▸ **PROVIDED MATERIAL**
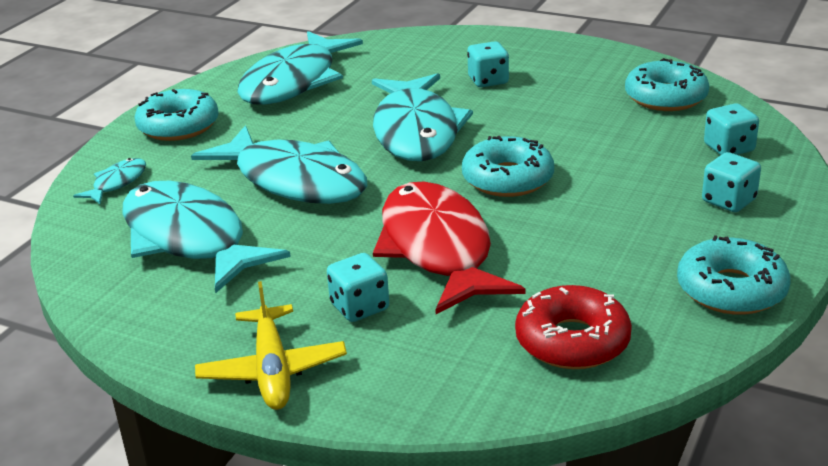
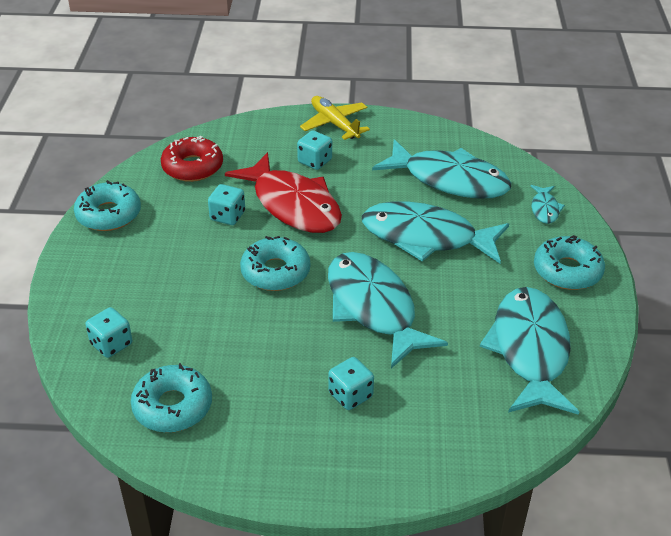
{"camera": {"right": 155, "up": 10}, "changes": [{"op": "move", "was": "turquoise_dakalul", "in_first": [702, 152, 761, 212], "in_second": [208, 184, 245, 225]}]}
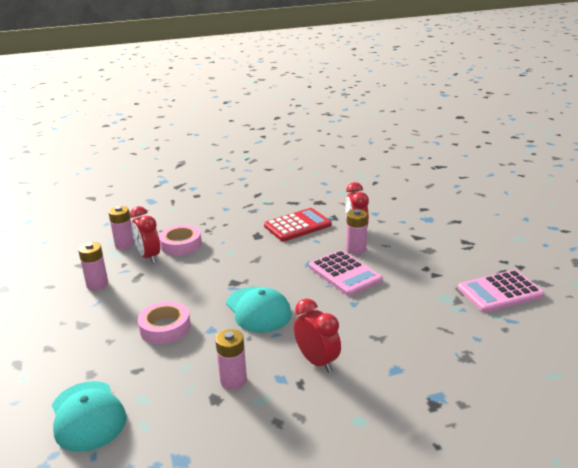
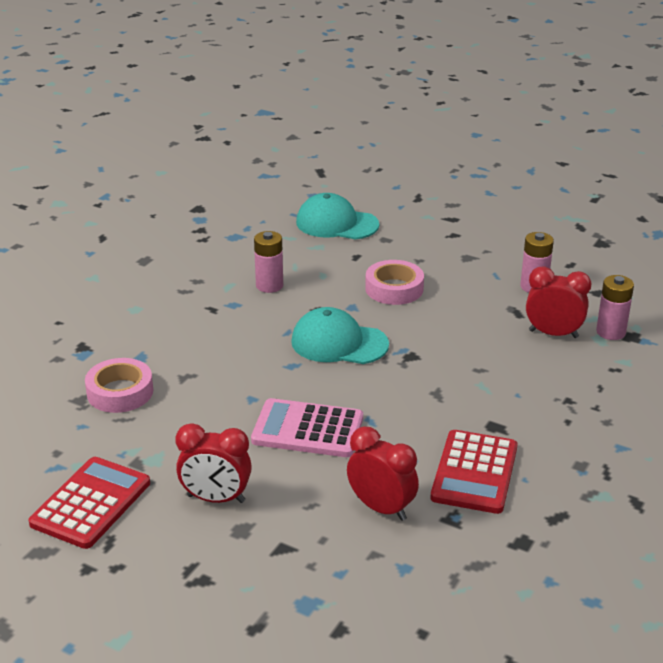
{"camera": {"right": 135, "up": 5}, "changes": [{"op": "move", "was": "pink_tifebo", "in_first": [159, 225, 202, 255], "in_second": [85, 358, 153, 413]}, {"op": "move", "was": "red_kotetul", "in_first": [294, 298, 341, 373], "in_second": [175, 423, 252, 503]}, {"op": "delete", "was": "pink_bufezux", "in_first": [346, 209, 368, 254]}, {"op": "recolor", "was": "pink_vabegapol", "now": "red_vabegapol", "in_first": [458, 270, 544, 313], "in_second": [29, 457, 150, 549]}]}
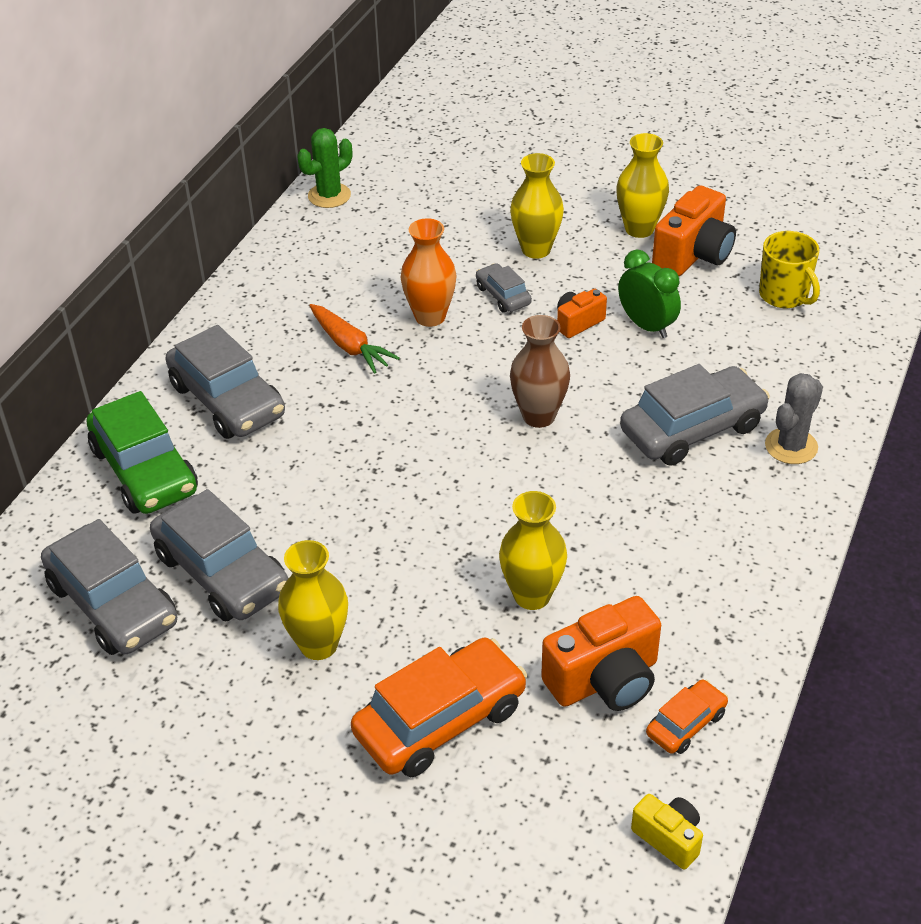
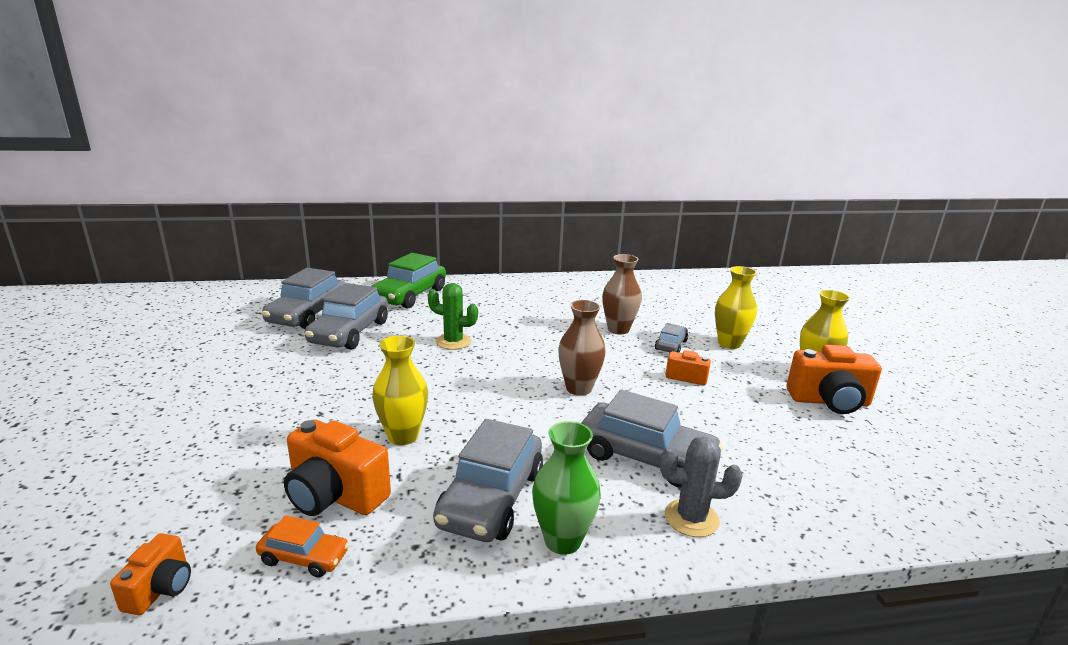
{"camera": {"right": 55, "up": -20}, "changes": [{"op": "move", "was": "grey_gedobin", "in_first": [165, 325, 285, 439], "in_second": [433, 419, 543, 542]}, {"op": "delete", "was": "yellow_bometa", "in_first": [278, 540, 348, 660]}, {"op": "move", "was": "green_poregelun", "in_first": [297, 128, 352, 208], "in_second": [428, 283, 478, 350]}, {"op": "delete", "was": "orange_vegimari", "in_first": [309, 304, 400, 374]}, {"op": "delete", "was": "orange_gedobin", "in_first": [351, 638, 527, 777]}, {"op": "recolor", "was": "orange_bometa", "now": "brown_bometa", "in_first": [400, 218, 457, 327], "in_second": [602, 254, 642, 334]}, {"op": "delete", "was": "green_kotetul", "in_first": [618, 250, 681, 338]}, {"op": "recolor", "was": "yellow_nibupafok", "now": "orange_nibupafok", "in_first": [631, 794, 703, 869], "in_second": [110, 533, 191, 615]}, {"op": "delete", "was": "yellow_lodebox", "in_first": [759, 231, 820, 308]}, {"op": "insert", "now": "green_bometa", "in_second": [532, 421, 601, 555]}]}
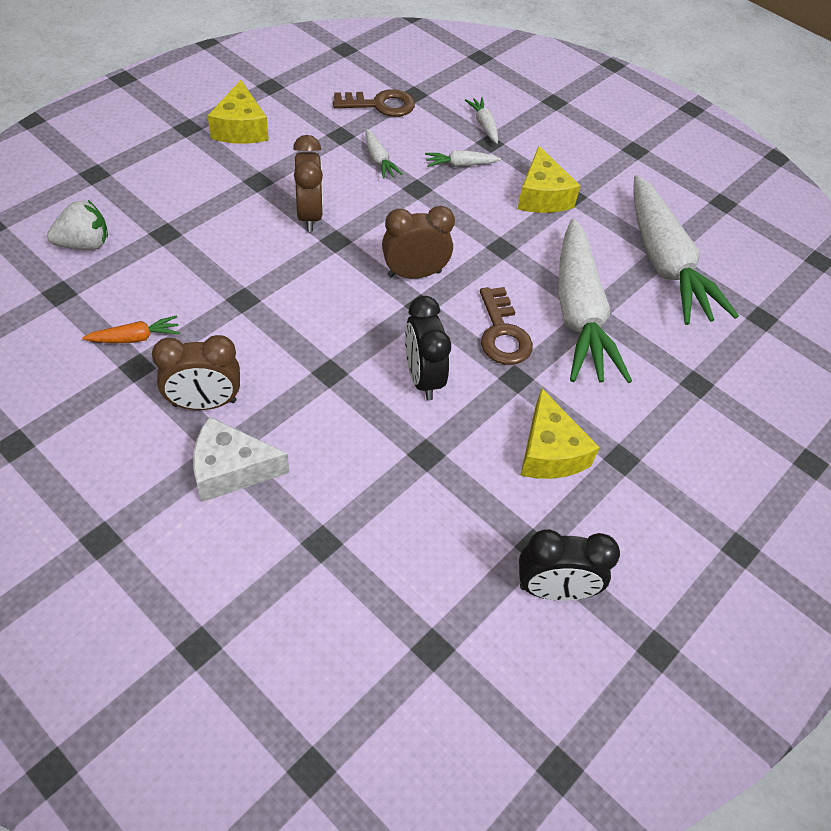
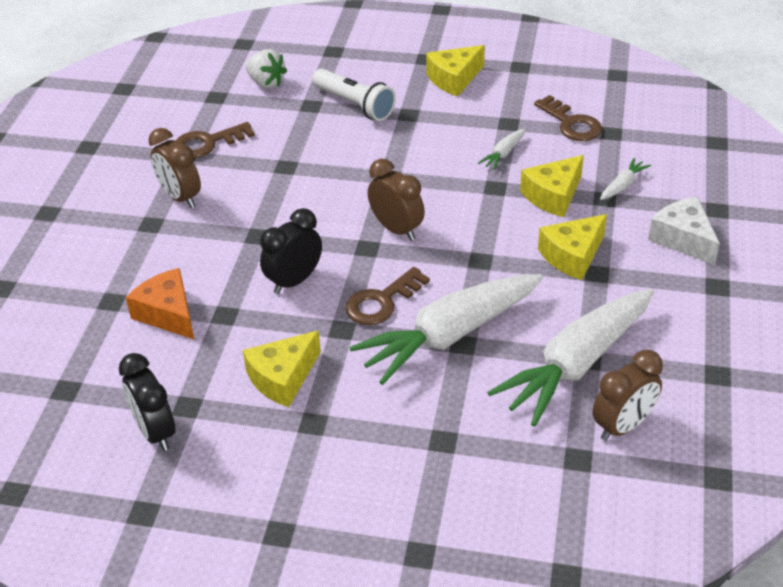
{"camera": {"right": 65, "up": -10}, "changes": [{"op": "replace", "was": "orange_vegimari", "now": "brown_sirekan", "in_first": [82, 315, 180, 343], "in_second": [176, 122, 255, 158]}, {"op": "move", "was": "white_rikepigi", "in_first": [193, 416, 289, 502], "in_second": [648, 197, 720, 265]}, {"op": "move", "was": "brown_kotetul", "in_first": [293, 135, 323, 232], "in_second": [593, 350, 663, 441]}, {"op": "replace", "was": "white_vegimari", "now": "yellow_rikepigi", "in_first": [425, 150, 501, 167], "in_second": [520, 155, 584, 217]}, {"op": "insert", "now": "orange_rikepigi", "in_second": [125, 268, 194, 339]}, {"op": "insert", "now": "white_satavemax", "in_second": [312, 69, 396, 121]}]}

▸ **WORK REQUIRED**
Among the lines of the data, which ones contain the word "recolor"? Show them.

▸ **SOLUTION TO THE PROBLEM**
{"camera": {"right": 135, "up": 5}, "changes": [{"op": "move", "was": "pink_tifebo", "in_first": [159, 225, 202, 255], "in_second": [85, 358, 153, 413]}, {"op": "move", "was": "red_kotetul", "in_first": [294, 298, 341, 373], "in_second": [175, 423, 252, 503]}, {"op": "delete", "was": "pink_bufezux", "in_first": [346, 209, 368, 254]}, {"op": "recolor", "was": "pink_vabegapol", "now": "red_vabegapol", "in_first": [458, 270, 544, 313], "in_second": [29, 457, 150, 549]}]}
{"camera": {"right": 55, "up": -20}, "changes": [{"op": "move", "was": "grey_gedobin", "in_first": [165, 325, 285, 439], "in_second": [433, 419, 543, 542]}, {"op": "delete", "was": "yellow_bometa", "in_first": [278, 540, 348, 660]}, {"op": "move", "was": "green_poregelun", "in_first": [297, 128, 352, 208], "in_second": [428, 283, 478, 350]}, {"op": "delete", "was": "orange_vegimari", "in_first": [309, 304, 400, 374]}, {"op": "delete", "was": "orange_gedobin", "in_first": [351, 638, 527, 777]}, {"op": "recolor", "was": "orange_bometa", "now": "brown_bometa", "in_first": [400, 218, 457, 327], "in_second": [602, 254, 642, 334]}, {"op": "delete", "was": "green_kotetul", "in_first": [618, 250, 681, 338]}, {"op": "recolor", "was": "yellow_nibupafok", "now": "orange_nibupafok", "in_first": [631, 794, 703, 869], "in_second": [110, 533, 191, 615]}, {"op": "delete", "was": "yellow_lodebox", "in_first": [759, 231, 820, 308]}, {"op": "insert", "now": "green_bometa", "in_second": [532, 421, 601, 555]}]}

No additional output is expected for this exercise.